AIM OF THE EXERCISE
Each record, minus any picture, should be returned exactly as written.

Records from a data source
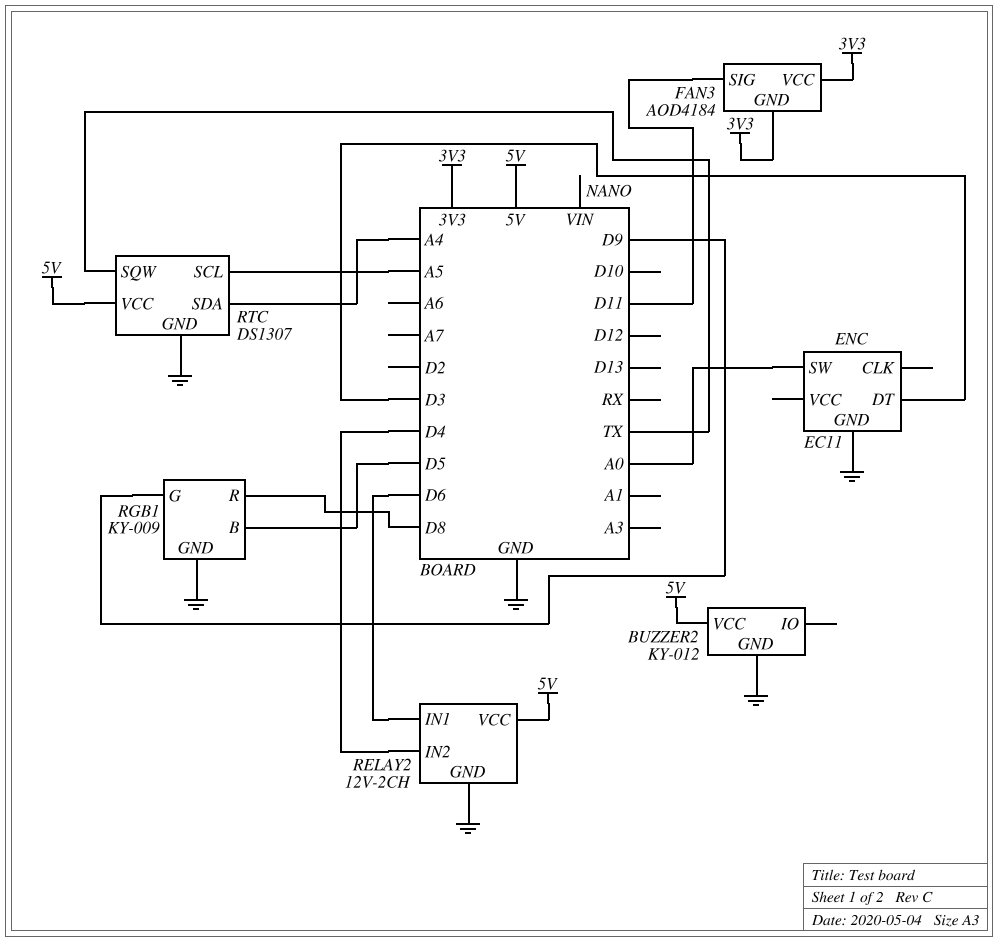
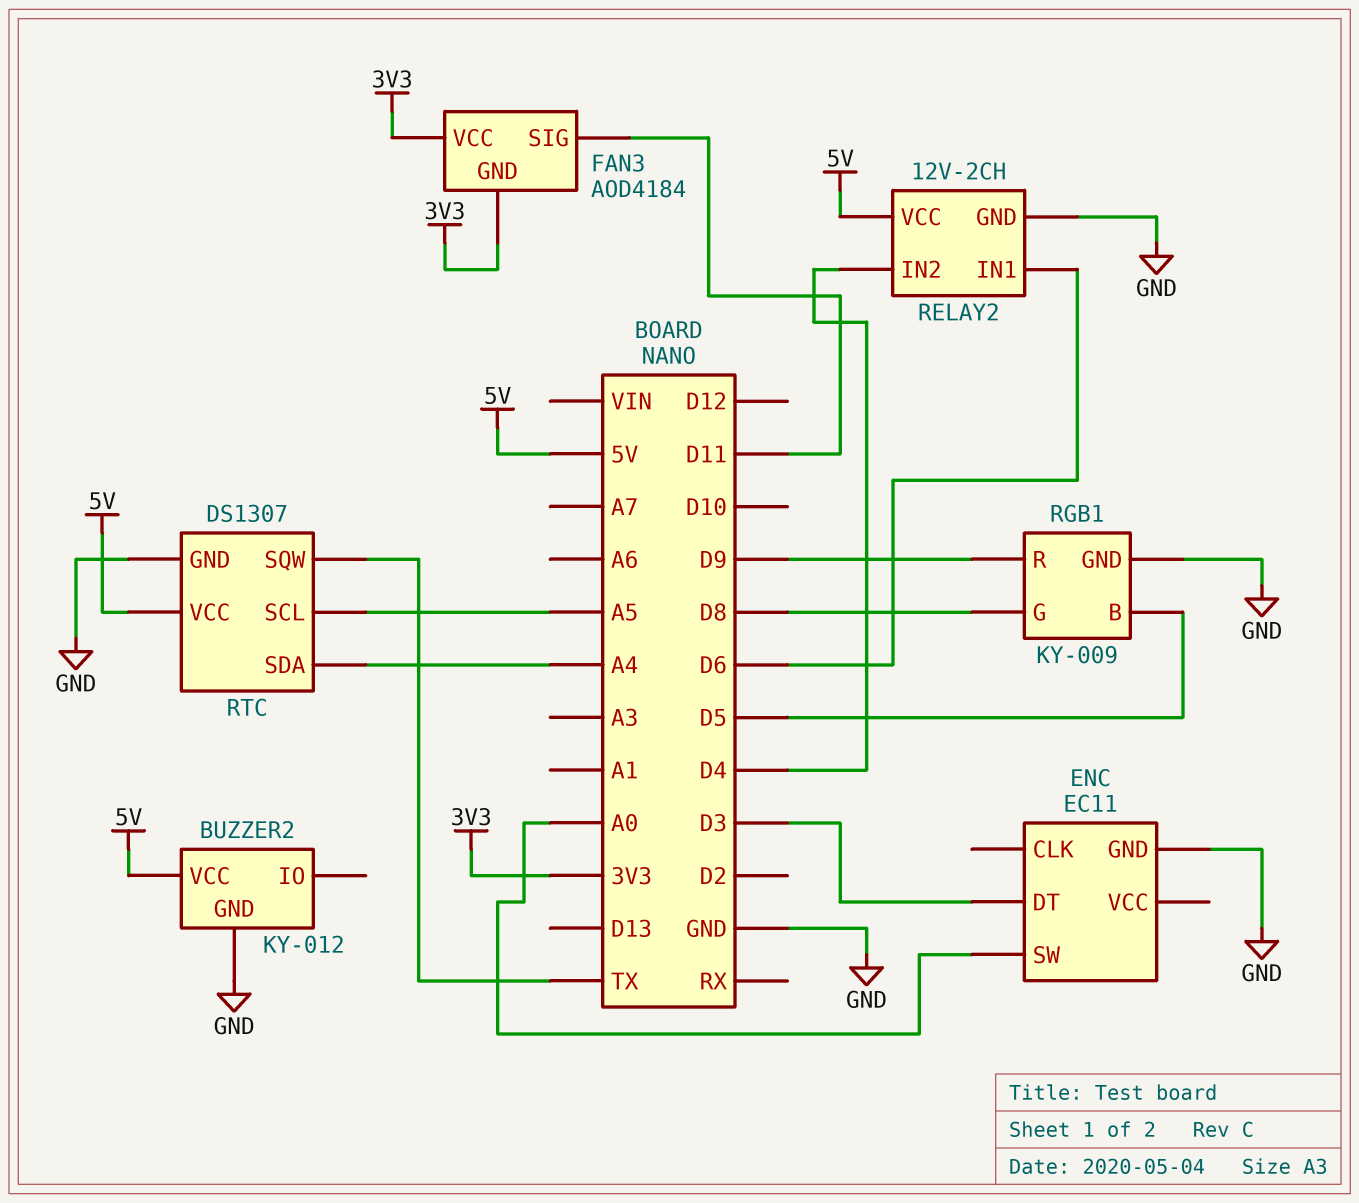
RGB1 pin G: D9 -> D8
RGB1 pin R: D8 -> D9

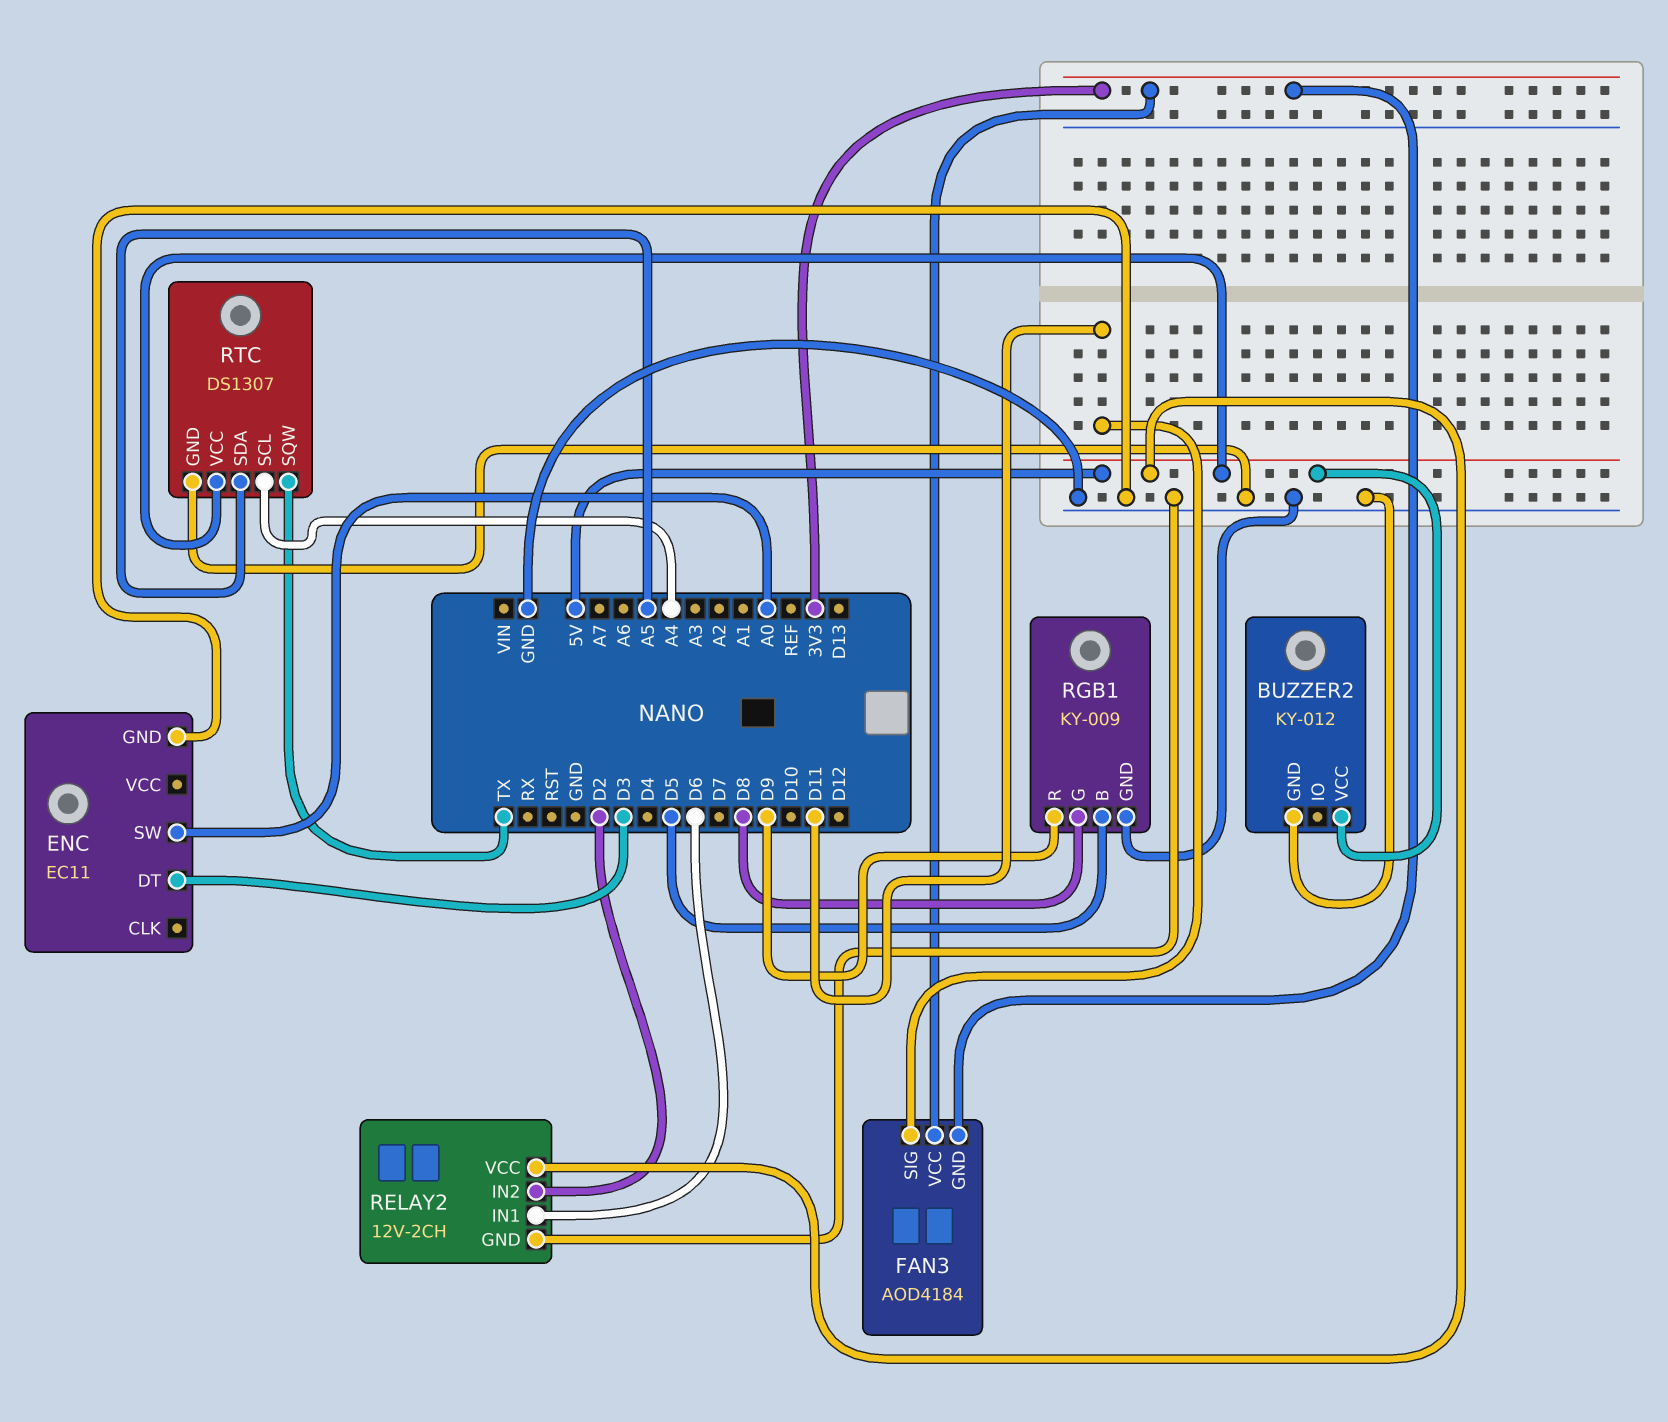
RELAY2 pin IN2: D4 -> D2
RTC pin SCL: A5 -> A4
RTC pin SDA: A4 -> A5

RESPONSE BOX
RGB1 pin G: D9 -> D8
RGB1 pin R: D8 -> D9

RELAY2 pin IN2: D4 -> D2
RTC pin SCL: A5 -> A4
RTC pin SDA: A4 -> A5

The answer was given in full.